Task item: What you need to produce from the material below is an exact transcription of the lines from the one with "double door: (179, 339) -> (359, 293), moved" through the one with "printer: (125, 163)", both included, and no other line.

Dataset entries:
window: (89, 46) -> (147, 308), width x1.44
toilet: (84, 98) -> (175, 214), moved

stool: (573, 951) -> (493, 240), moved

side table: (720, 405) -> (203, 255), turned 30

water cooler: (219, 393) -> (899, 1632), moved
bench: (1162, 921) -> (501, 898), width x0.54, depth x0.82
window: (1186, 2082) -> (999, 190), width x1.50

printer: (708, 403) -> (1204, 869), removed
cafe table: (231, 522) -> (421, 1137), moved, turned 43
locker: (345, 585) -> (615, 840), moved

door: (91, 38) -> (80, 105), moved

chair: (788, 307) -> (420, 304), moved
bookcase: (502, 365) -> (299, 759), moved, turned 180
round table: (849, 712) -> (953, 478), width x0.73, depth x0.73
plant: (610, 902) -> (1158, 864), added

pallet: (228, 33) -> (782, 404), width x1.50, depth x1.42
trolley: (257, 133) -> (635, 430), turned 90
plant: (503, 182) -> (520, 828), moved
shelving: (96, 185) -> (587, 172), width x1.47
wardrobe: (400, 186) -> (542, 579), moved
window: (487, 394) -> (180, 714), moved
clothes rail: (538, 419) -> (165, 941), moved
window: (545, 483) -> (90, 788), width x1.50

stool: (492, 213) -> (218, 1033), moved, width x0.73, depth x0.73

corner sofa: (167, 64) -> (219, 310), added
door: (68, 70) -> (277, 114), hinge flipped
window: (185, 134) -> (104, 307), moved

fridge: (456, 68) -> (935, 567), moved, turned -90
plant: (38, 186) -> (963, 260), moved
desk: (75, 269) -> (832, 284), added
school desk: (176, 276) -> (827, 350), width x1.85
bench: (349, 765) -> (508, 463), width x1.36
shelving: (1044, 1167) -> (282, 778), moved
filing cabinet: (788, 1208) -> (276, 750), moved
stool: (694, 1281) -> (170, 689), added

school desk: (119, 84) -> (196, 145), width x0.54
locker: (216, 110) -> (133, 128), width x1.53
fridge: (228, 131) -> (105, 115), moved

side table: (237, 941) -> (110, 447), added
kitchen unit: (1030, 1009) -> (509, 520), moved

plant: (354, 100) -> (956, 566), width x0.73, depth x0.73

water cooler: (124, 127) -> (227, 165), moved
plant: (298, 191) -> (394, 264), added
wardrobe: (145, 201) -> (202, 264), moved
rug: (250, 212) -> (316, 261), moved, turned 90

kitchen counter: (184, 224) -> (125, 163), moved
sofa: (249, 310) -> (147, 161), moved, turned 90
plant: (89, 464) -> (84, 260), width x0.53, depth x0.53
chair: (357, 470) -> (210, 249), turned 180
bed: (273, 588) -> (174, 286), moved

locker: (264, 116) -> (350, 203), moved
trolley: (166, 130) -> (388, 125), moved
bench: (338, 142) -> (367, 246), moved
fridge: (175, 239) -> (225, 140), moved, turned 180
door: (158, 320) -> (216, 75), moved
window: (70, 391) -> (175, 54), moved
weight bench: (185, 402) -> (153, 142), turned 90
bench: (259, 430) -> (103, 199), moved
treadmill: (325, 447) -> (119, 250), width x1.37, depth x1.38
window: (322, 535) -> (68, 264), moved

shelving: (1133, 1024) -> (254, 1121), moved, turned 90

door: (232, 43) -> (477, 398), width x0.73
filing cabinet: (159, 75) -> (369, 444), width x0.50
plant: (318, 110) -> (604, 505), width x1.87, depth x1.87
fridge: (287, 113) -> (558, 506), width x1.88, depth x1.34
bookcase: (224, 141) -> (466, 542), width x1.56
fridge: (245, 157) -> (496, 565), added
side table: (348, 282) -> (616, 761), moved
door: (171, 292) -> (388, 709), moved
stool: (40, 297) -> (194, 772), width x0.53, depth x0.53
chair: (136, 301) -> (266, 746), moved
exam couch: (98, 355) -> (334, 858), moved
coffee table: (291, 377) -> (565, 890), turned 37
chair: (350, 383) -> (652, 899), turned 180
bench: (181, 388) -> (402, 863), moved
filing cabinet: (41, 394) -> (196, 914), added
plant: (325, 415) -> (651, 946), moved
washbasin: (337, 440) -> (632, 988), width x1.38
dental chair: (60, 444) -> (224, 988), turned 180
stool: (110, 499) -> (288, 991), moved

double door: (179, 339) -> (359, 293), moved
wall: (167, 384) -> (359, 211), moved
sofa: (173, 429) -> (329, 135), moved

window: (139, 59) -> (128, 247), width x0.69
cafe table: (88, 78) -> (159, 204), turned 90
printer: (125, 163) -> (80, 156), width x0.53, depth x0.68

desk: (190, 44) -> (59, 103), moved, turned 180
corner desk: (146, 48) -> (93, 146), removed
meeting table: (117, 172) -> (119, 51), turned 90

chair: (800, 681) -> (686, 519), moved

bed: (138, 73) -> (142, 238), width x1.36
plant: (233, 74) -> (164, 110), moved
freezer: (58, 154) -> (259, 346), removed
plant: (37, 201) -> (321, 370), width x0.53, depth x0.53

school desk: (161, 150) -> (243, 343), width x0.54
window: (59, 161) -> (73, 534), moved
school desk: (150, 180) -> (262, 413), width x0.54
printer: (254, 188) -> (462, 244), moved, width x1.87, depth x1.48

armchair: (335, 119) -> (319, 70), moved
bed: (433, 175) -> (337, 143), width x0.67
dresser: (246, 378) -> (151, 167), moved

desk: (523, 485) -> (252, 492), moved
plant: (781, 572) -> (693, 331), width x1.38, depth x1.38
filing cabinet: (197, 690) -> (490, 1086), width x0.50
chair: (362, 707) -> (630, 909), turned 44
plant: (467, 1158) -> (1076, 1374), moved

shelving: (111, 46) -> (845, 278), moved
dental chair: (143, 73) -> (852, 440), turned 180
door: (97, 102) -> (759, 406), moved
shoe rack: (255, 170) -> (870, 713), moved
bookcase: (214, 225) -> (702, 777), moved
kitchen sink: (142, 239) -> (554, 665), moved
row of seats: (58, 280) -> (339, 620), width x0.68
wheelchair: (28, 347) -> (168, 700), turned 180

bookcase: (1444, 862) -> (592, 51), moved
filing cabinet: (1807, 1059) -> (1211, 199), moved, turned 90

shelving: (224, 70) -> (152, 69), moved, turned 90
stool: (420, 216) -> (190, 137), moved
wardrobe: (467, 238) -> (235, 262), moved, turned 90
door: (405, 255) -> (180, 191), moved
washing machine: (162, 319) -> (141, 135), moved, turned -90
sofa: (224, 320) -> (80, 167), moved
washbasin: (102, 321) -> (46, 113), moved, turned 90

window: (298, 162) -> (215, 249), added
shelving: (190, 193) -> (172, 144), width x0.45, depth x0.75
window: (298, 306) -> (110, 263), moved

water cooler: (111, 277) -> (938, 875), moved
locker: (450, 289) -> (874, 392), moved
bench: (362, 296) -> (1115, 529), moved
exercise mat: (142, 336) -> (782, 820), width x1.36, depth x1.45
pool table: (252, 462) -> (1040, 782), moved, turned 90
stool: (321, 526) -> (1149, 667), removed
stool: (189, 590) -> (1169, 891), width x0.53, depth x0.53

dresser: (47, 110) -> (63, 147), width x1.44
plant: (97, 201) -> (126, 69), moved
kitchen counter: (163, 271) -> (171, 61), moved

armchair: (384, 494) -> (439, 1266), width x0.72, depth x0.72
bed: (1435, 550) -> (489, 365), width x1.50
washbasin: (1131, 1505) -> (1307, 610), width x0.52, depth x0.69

Response to the task:
double door: (179, 339) -> (359, 293), moved
wall: (167, 384) -> (359, 211), moved
sofa: (173, 429) -> (329, 135), moved

window: (139, 59) -> (128, 247), width x0.69
cafe table: (88, 78) -> (159, 204), turned 90
printer: (125, 163) -> (80, 156), width x0.53, depth x0.68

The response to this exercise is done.